● Brief: Keep the lines exact and the pictures out as you repeat the following listing.
BEGIN Information provided
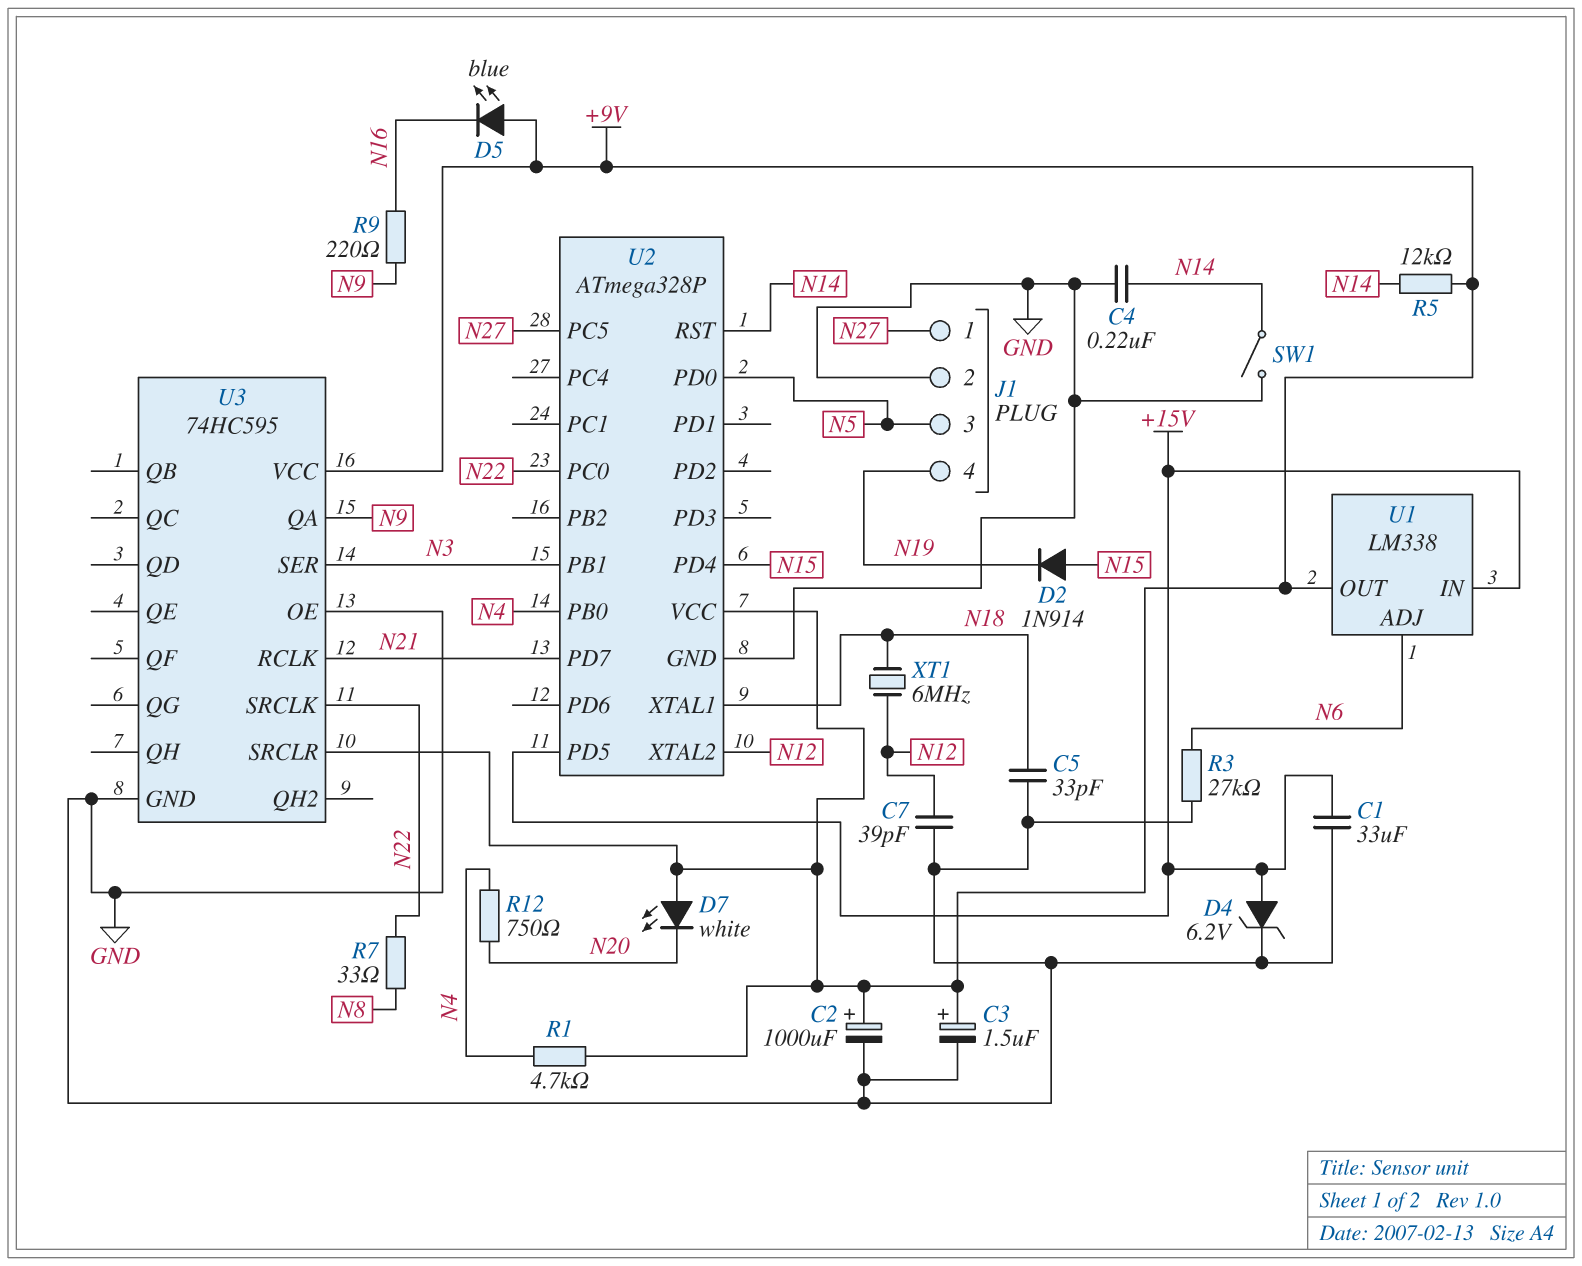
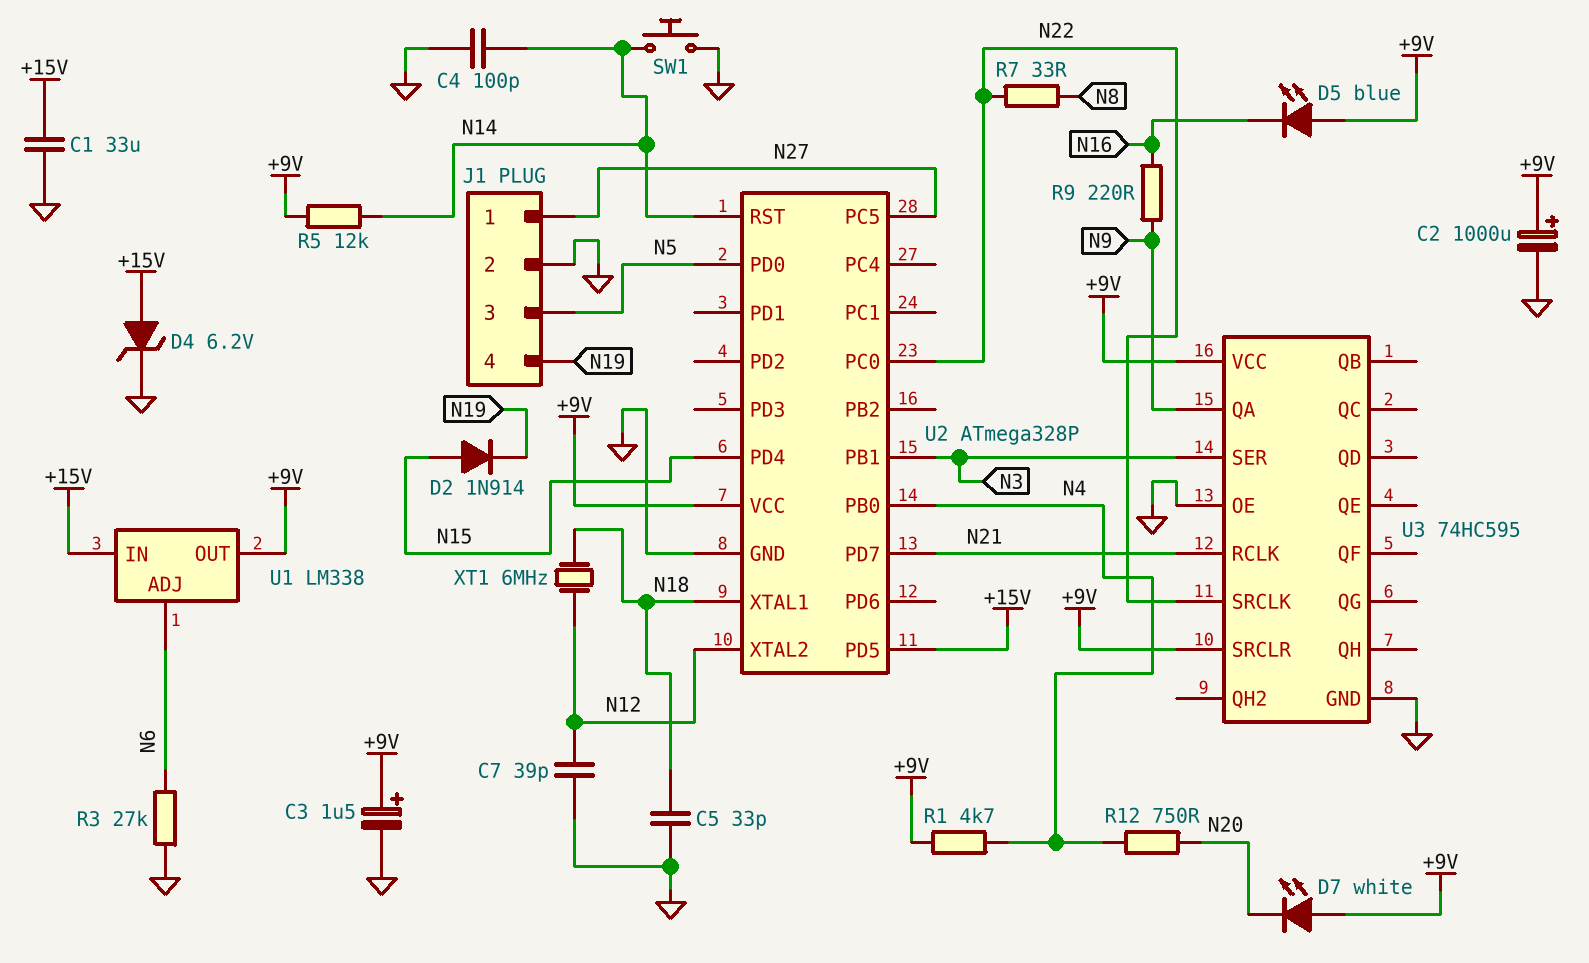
C4: 220nF (GND, N14) -> 100pF (GND, N14)
SW1: switch (GND, N14) -> button (GND, N14)

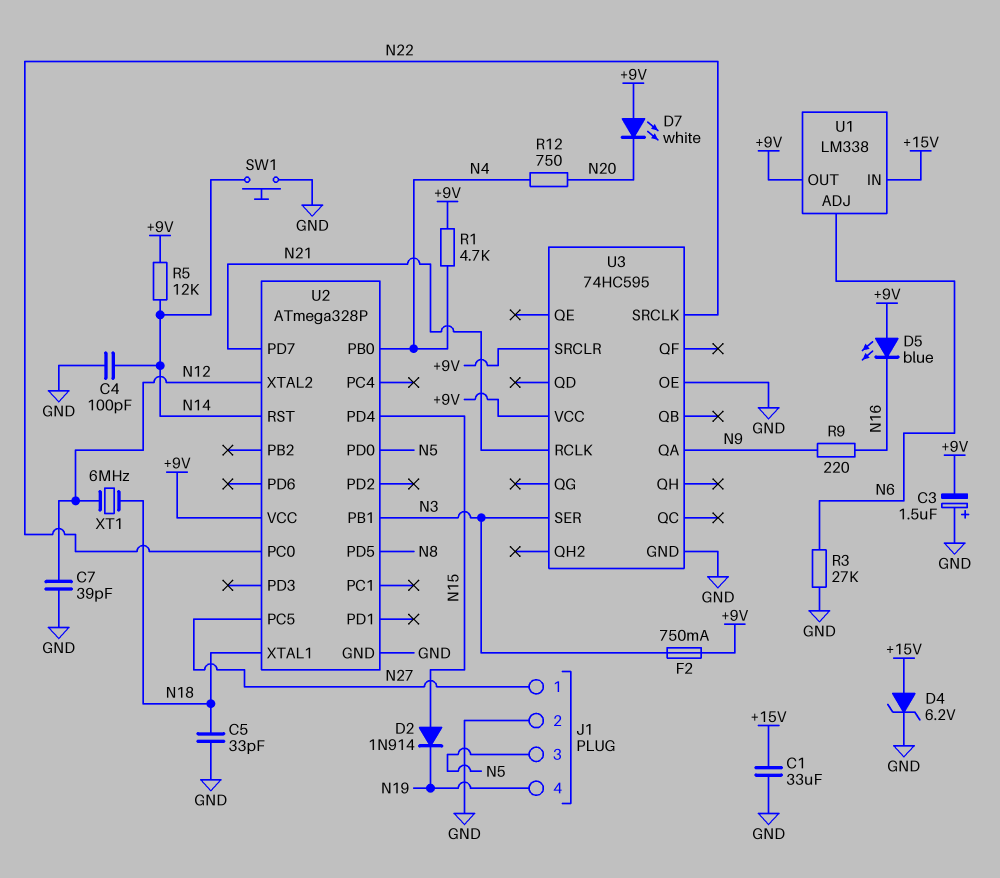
C2: 1000uF (plus +9V, minus GND) -> none
C3: 1.5uF (plus +9V, minus GND) -> 1.5uF (plus GND, minus +9V)
F2: none -> 750mA (+9V, N3)
R7: 33 (N8, N22) -> none
U2 pin PD5: +15V -> N8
END Information provided
● Worked solution:
C4: 220nF (GND, N14) -> 100pF (GND, N14)
SW1: switch (GND, N14) -> button (GND, N14)

C2: 1000uF (plus +9V, minus GND) -> none
C3: 1.5uF (plus +9V, minus GND) -> 1.5uF (plus GND, minus +9V)
F2: none -> 750mA (+9V, N3)
R7: 33 (N8, N22) -> none
U2 pin PD5: +15V -> N8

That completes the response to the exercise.